------ Supplied data

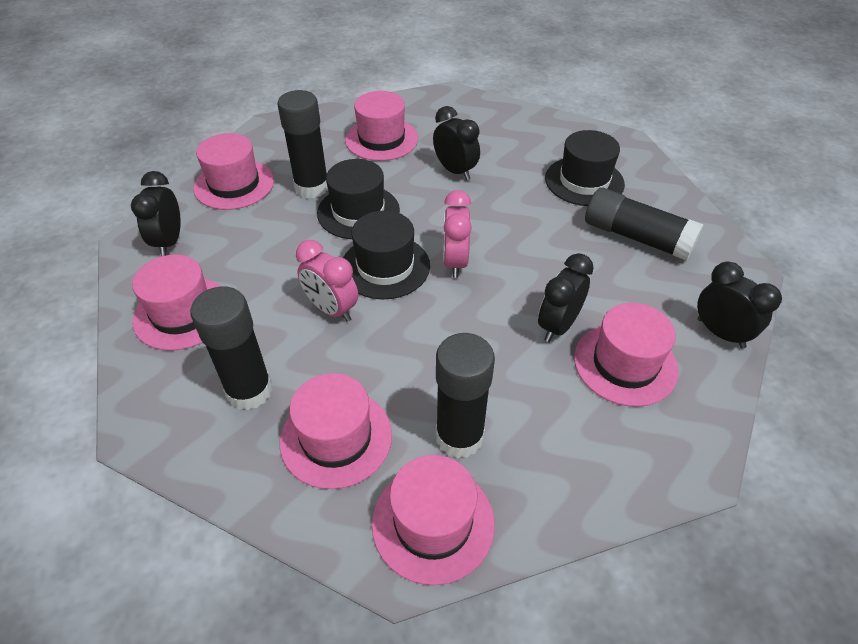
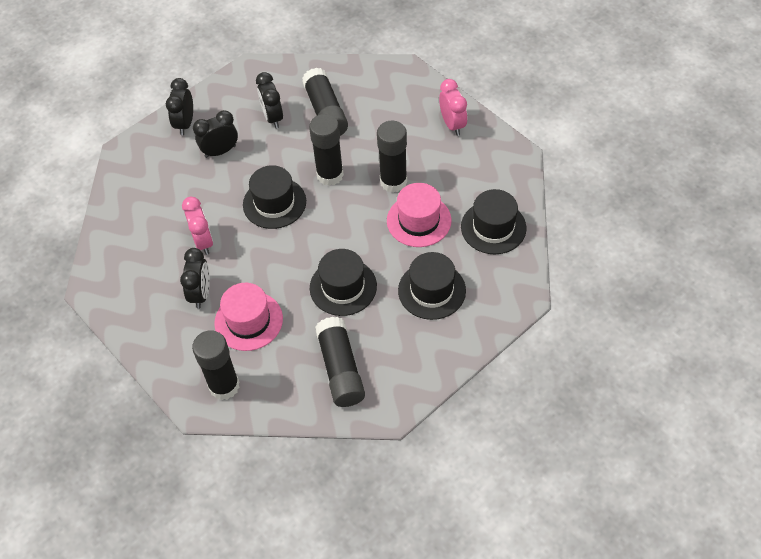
black glue stick: 4 -> 5
black hat: 3 -> 4
pink hat: 6 -> 2

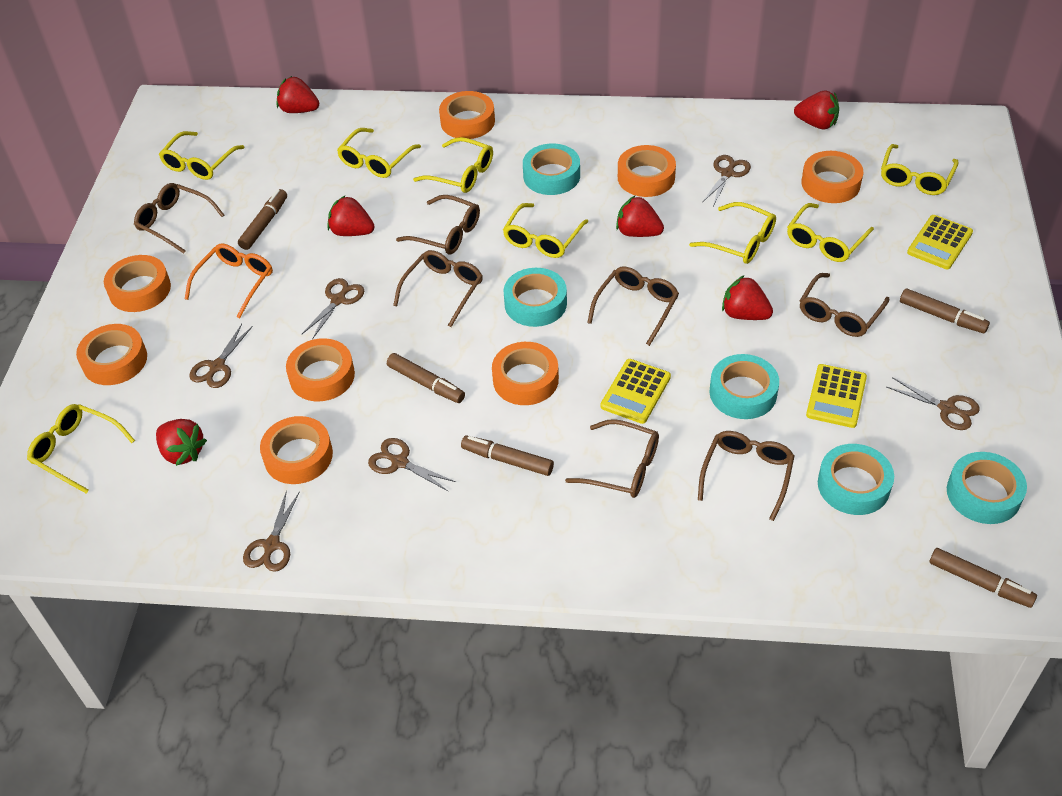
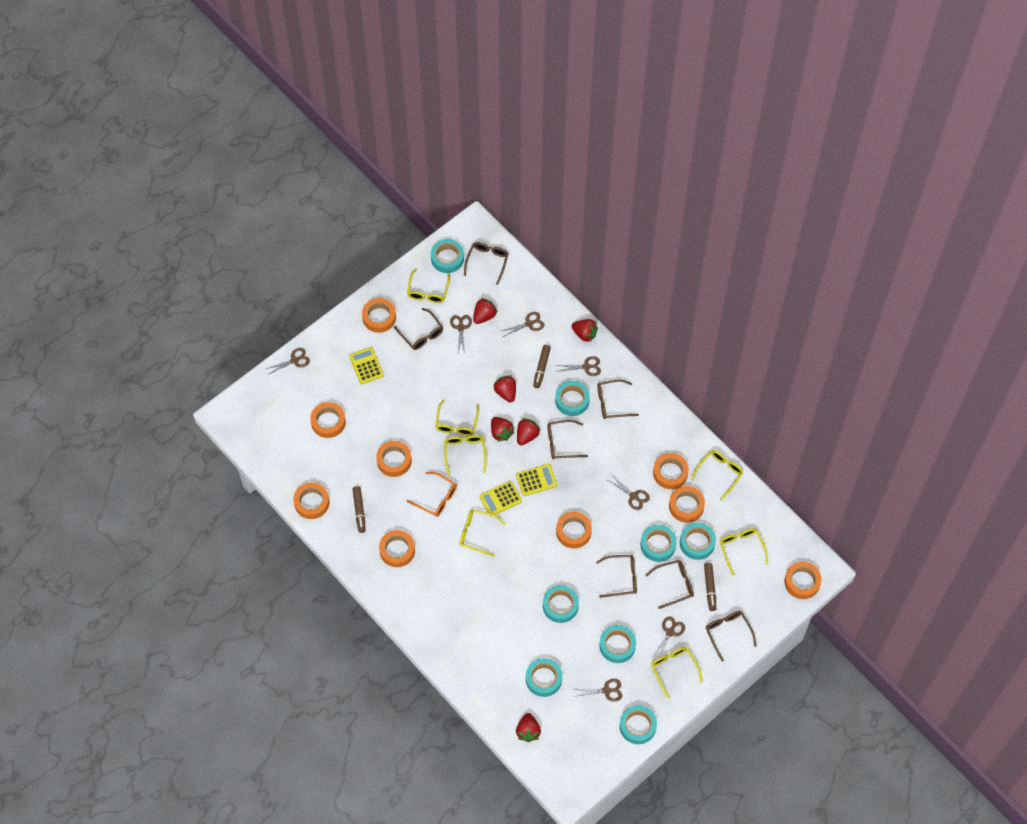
brown marker: 5 -> 3
brown scissors: 6 -> 7
orange tape: 8 -> 9
turquoise tape: 5 -> 8
yellow glasses: 8 -> 7

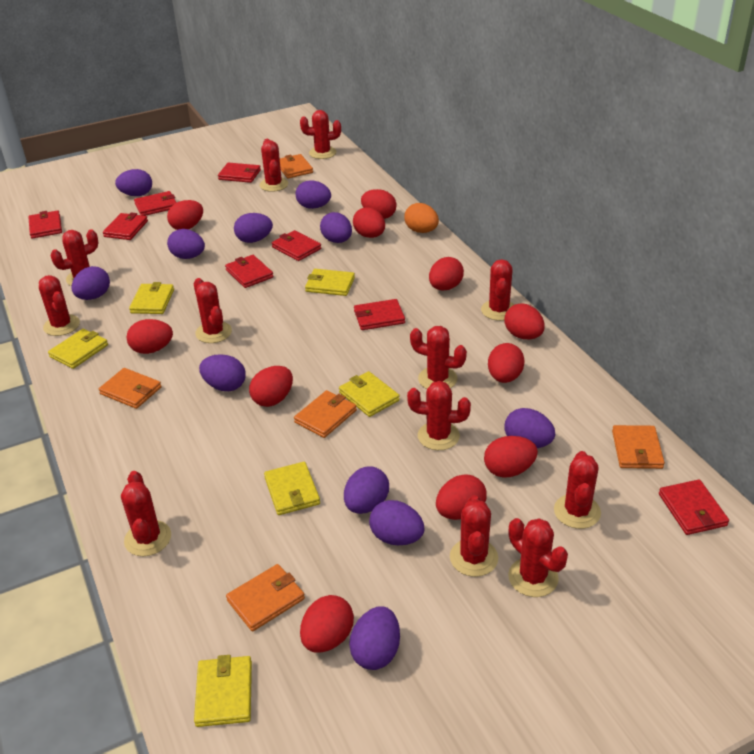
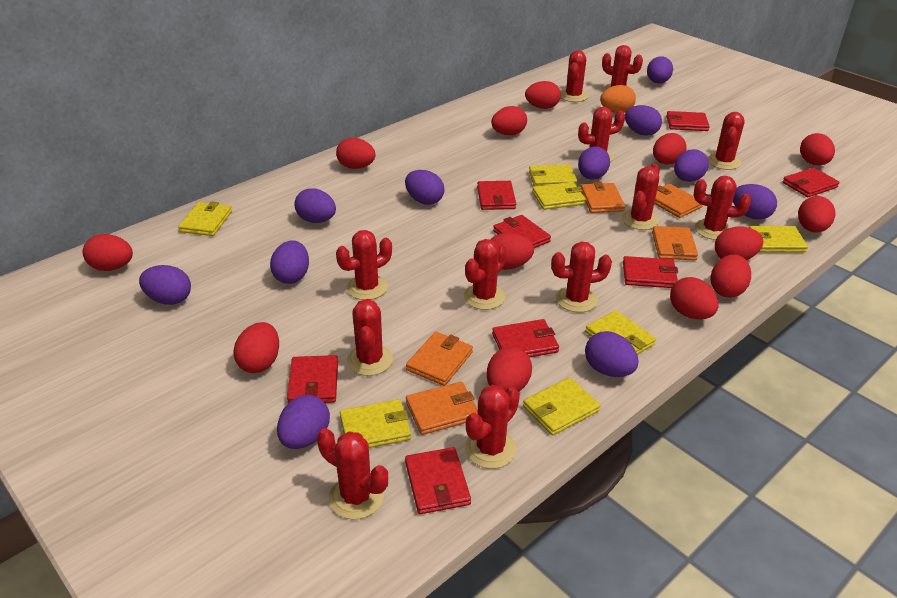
red egg: 11 -> 13
yellow wallet: 6 -> 7

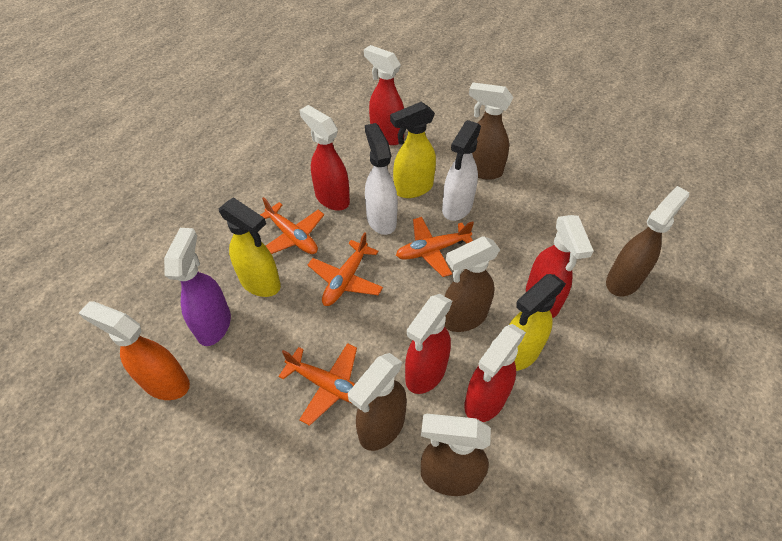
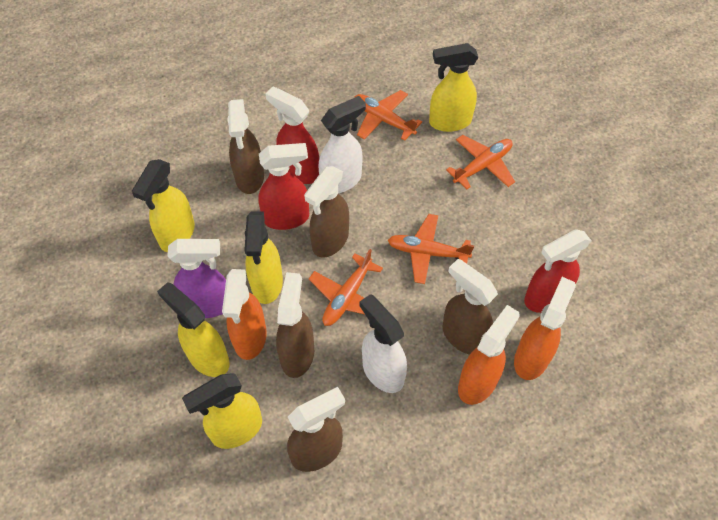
orange spray bottle: 1 -> 3
red spray bottle: 5 -> 3
yellow spray bottle: 3 -> 5

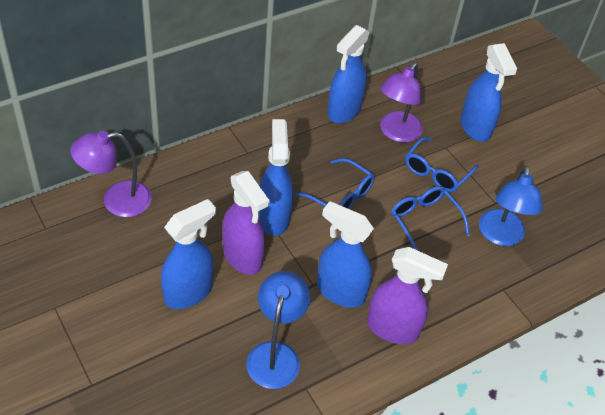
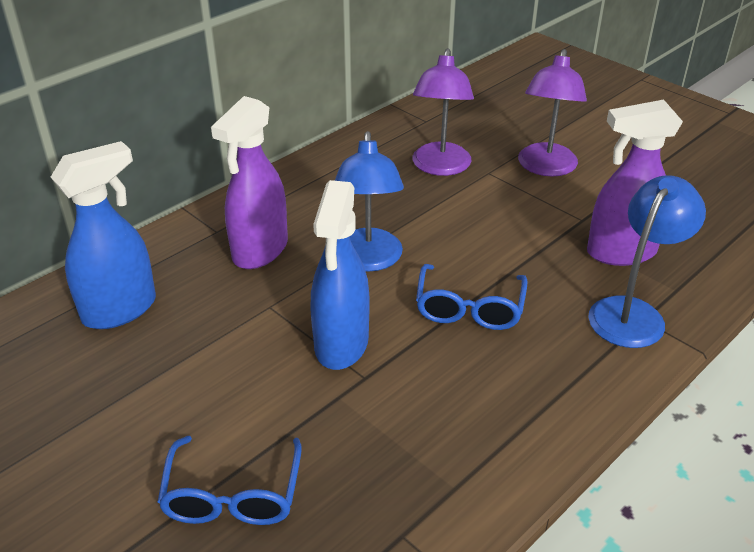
blue glasses: 3 -> 2
blue spray bottle: 5 -> 2

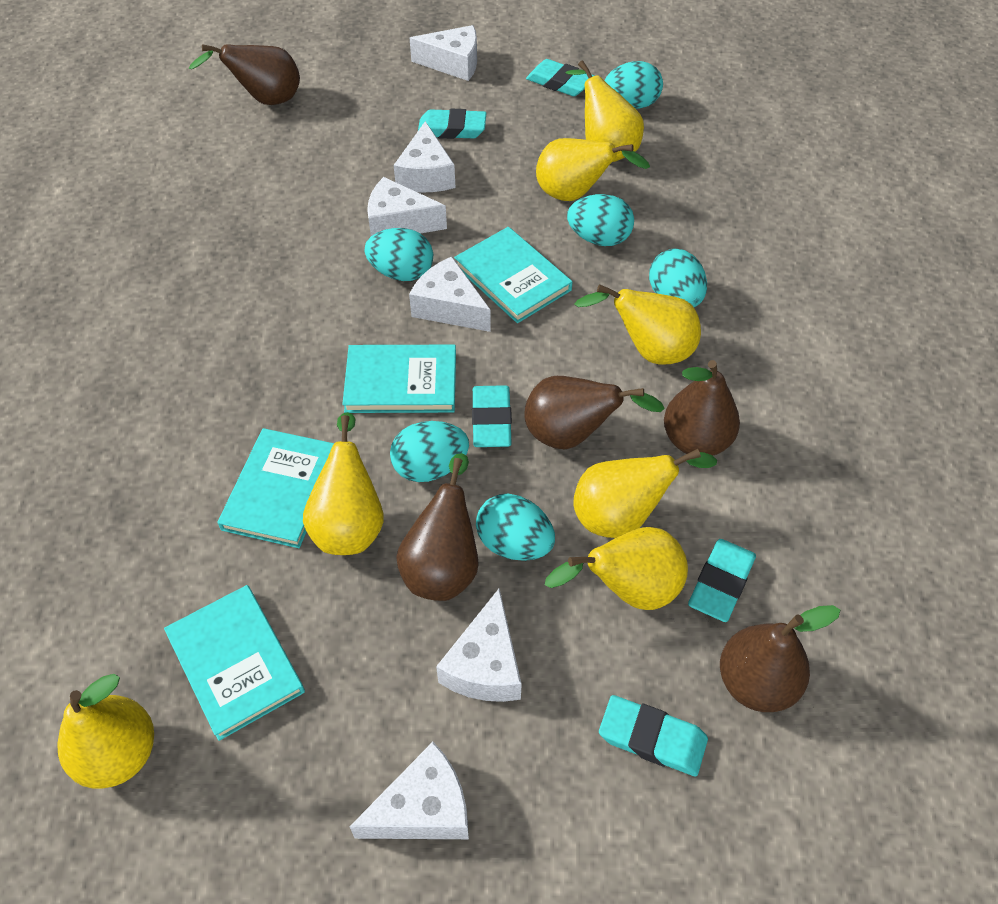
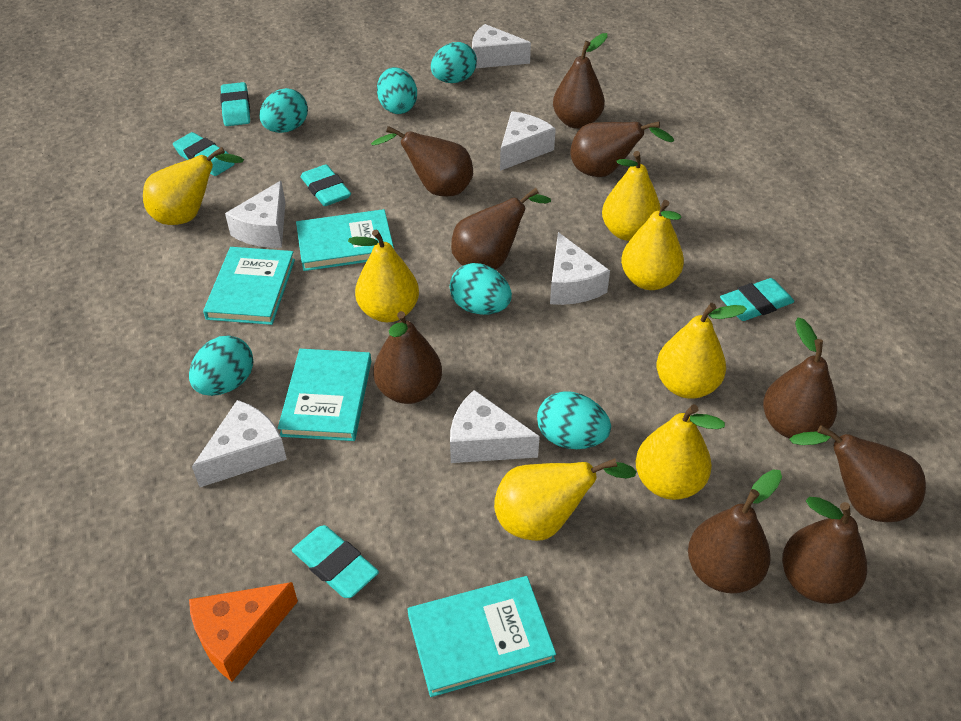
brown pear: 5 -> 9
orange cheese: 0 -> 1

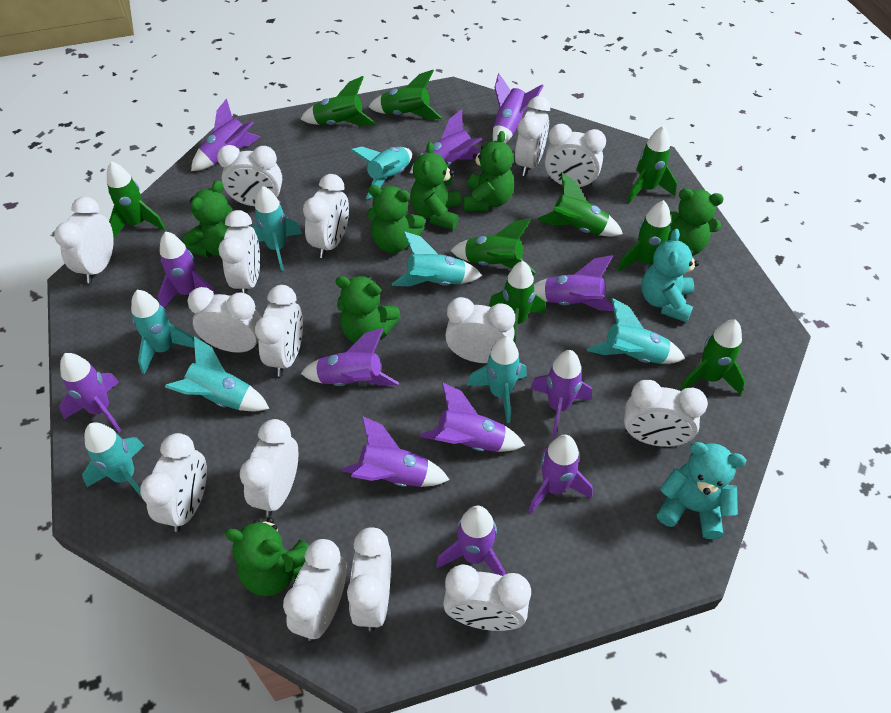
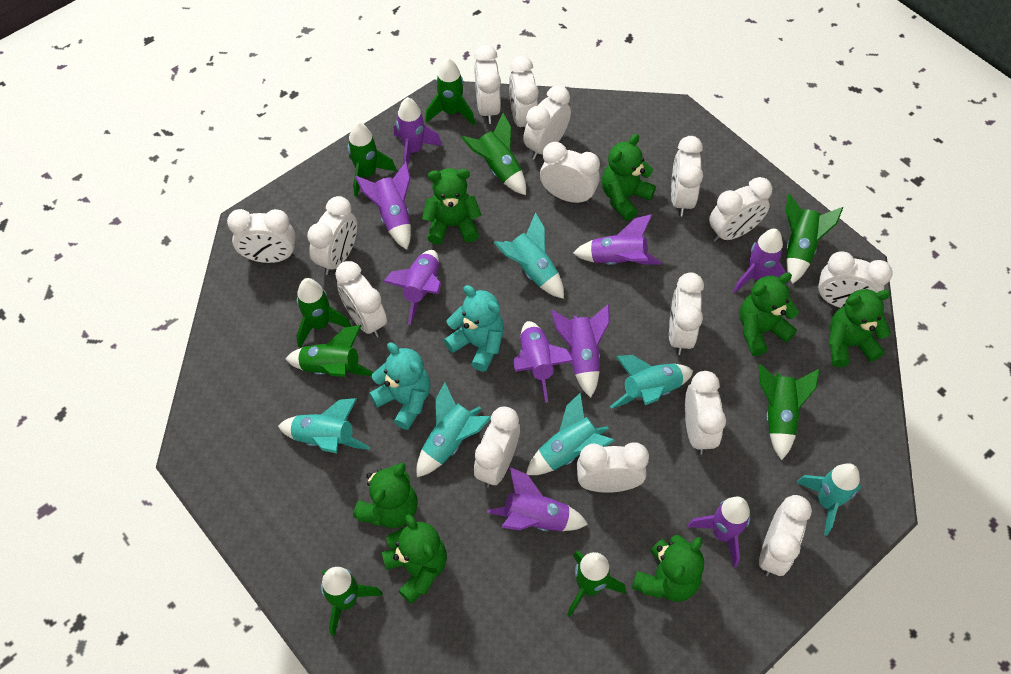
purple rocket: 12 -> 9
turquoise rocket: 8 -> 6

------------

__Required work__:
All lines above with "blue" in them should be returned.

__Response__:
blue glasses: 3 -> 2
blue spray bottle: 5 -> 2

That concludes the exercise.